=== Section Start ===

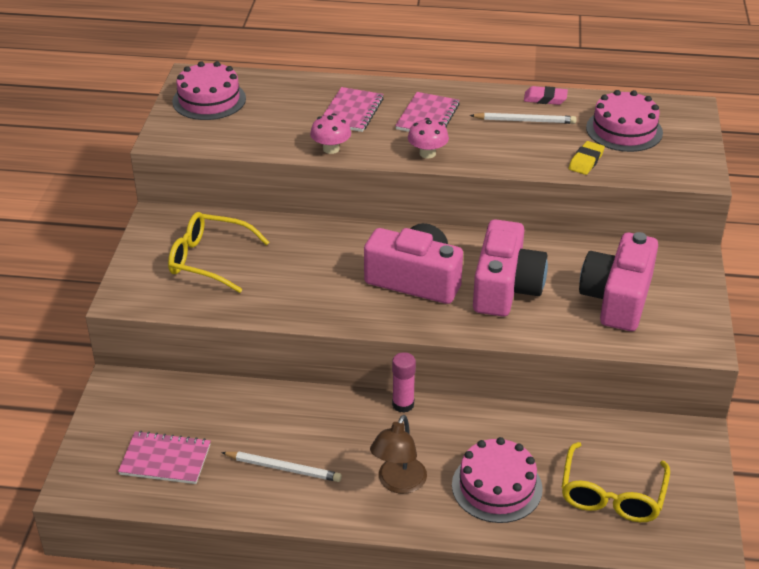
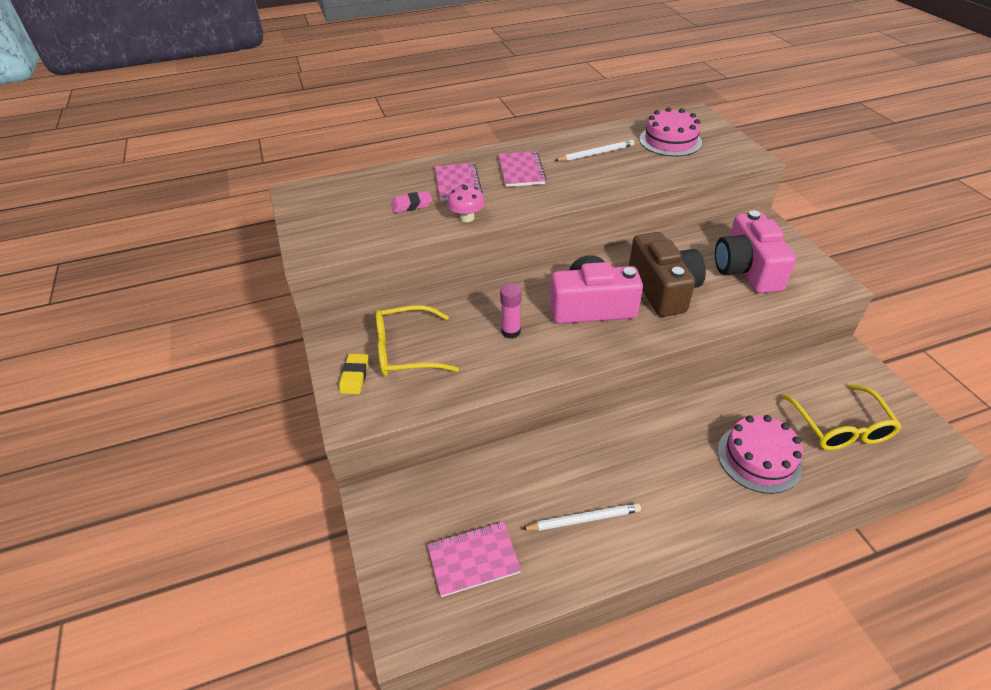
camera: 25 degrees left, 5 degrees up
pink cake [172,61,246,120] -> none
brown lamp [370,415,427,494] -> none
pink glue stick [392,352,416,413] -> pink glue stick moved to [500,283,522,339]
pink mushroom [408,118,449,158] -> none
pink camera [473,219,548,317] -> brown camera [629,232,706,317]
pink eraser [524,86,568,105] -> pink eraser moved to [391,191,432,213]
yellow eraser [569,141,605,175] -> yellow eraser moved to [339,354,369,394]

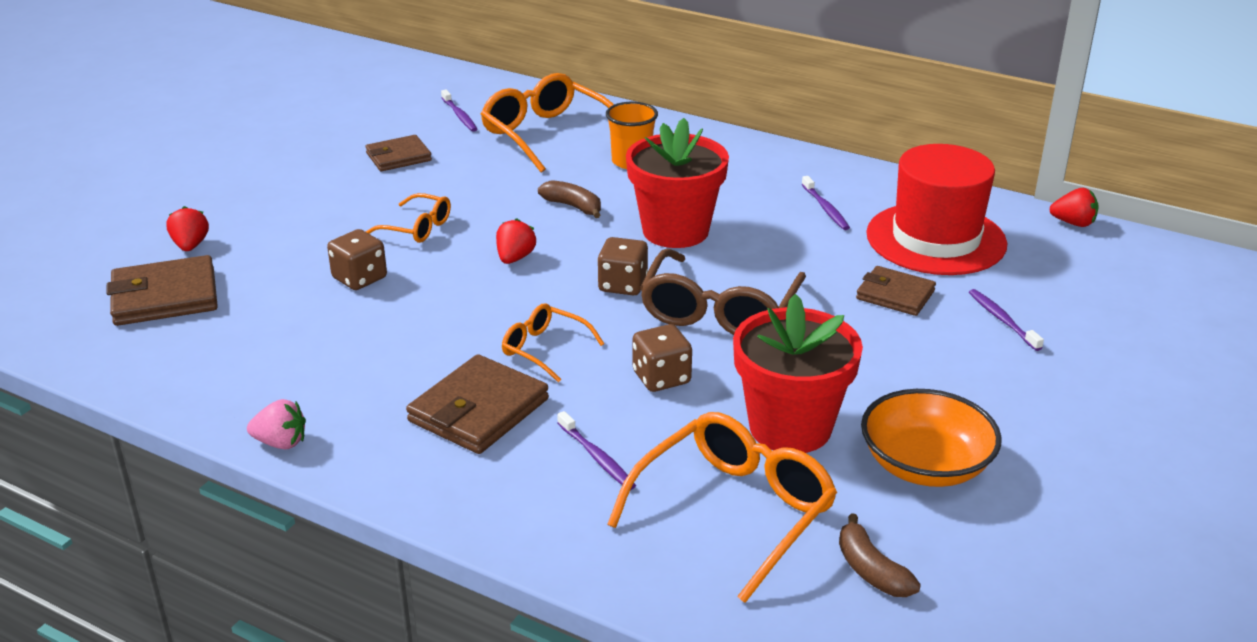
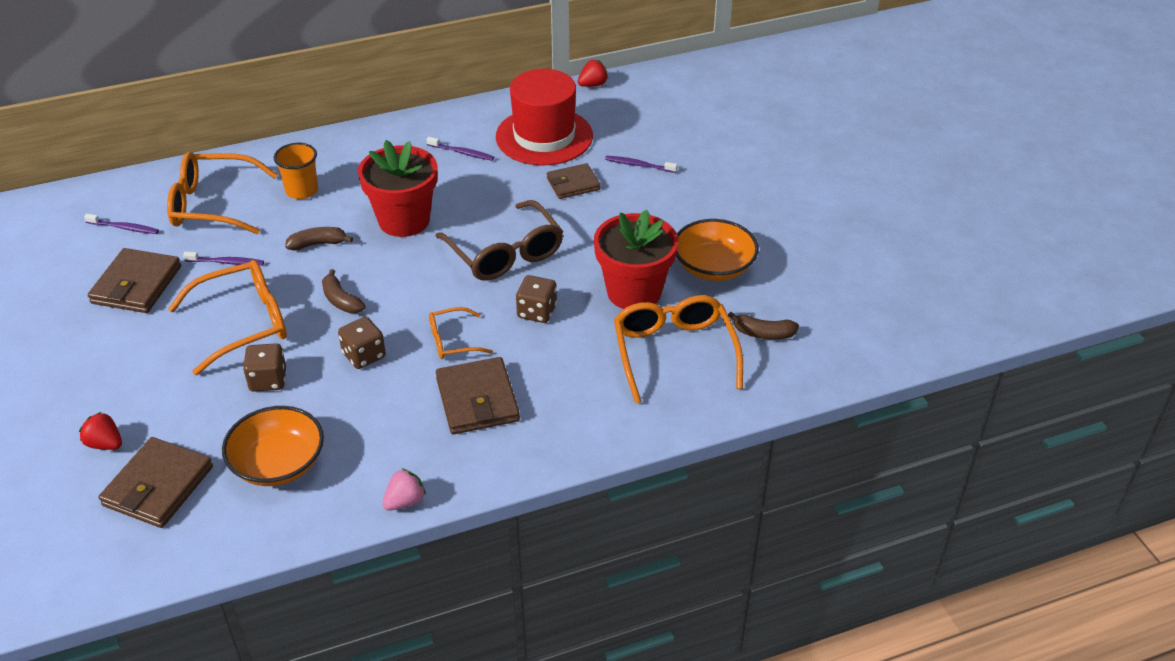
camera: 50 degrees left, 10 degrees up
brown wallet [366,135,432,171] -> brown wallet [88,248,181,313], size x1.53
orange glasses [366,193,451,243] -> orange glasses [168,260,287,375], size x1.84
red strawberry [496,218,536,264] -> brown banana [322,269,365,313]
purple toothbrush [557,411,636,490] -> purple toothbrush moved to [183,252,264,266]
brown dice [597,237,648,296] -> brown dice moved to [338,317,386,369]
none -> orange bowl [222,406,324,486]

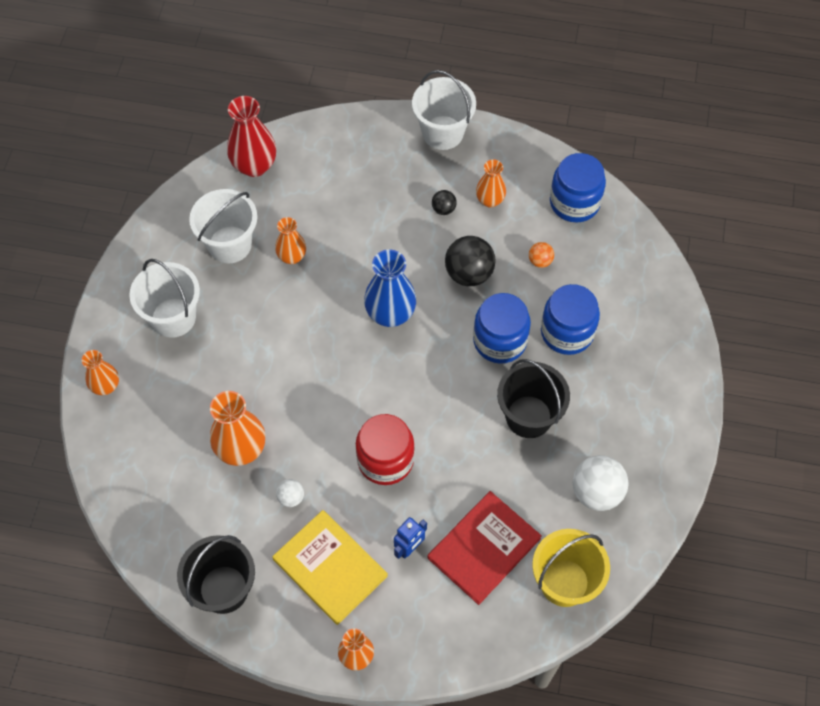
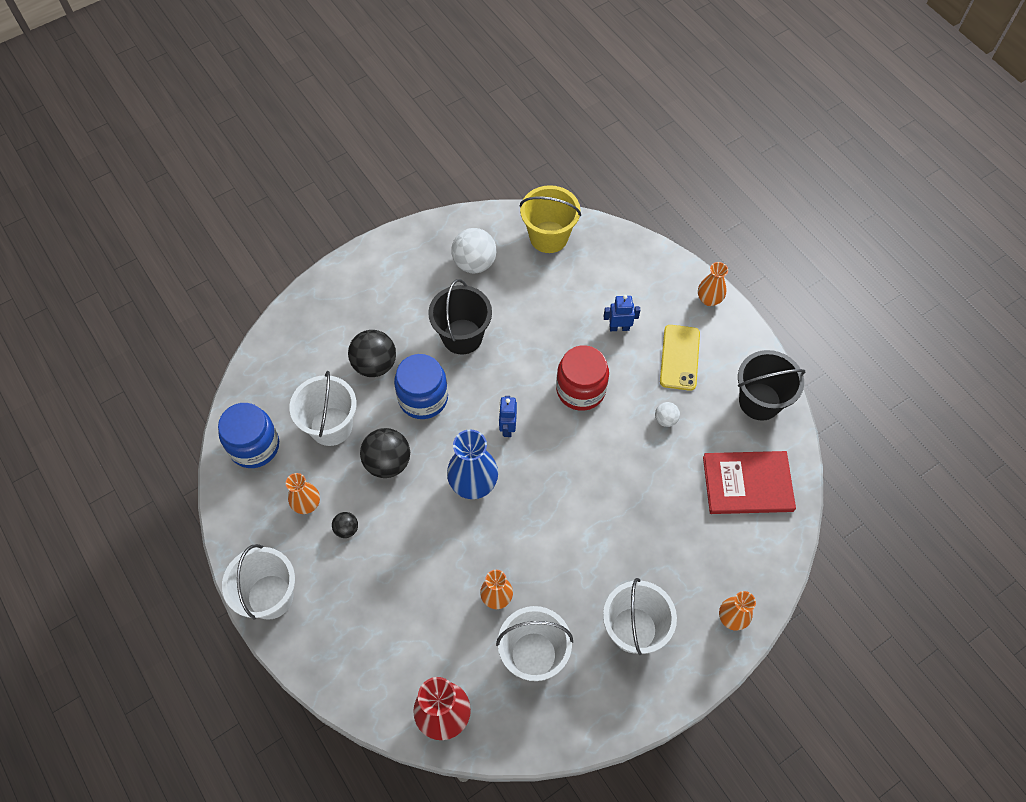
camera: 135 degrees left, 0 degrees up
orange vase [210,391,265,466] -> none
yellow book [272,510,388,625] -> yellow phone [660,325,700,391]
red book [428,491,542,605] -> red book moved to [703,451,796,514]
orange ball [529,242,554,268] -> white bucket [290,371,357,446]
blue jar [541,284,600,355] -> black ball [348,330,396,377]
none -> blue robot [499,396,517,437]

=== Section End ===
=== Section Start ===

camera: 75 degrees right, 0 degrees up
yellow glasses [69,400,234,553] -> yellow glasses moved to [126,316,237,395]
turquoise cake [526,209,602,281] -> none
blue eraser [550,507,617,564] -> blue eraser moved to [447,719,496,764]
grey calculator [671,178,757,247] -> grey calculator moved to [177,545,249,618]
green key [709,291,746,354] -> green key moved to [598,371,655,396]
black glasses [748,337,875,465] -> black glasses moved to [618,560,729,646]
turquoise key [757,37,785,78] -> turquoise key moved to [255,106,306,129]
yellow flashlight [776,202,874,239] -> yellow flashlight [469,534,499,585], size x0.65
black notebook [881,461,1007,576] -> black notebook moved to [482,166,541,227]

=== Section End ===
=== Section Start ===

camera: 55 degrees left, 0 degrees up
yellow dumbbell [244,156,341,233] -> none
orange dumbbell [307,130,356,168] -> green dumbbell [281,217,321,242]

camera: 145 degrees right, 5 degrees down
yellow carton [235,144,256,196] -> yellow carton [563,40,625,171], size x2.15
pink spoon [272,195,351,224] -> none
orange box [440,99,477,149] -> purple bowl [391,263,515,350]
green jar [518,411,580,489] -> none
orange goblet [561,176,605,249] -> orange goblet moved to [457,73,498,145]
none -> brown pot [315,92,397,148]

=== Section End ===

DIRECTIONS:
Starting with the line that has "pink mushroom [408,118,449,158] -> none" and going on through the line that has "camera: 50 degrees left, 10 degrees up", transcribe the records above exactly, but skip the pictures.

SOLUTION FOR THIS TASK:
pink mushroom [408,118,449,158] -> none
pink camera [473,219,548,317] -> brown camera [629,232,706,317]
pink eraser [524,86,568,105] -> pink eraser moved to [391,191,432,213]
yellow eraser [569,141,605,175] -> yellow eraser moved to [339,354,369,394]

camera: 50 degrees left, 10 degrees up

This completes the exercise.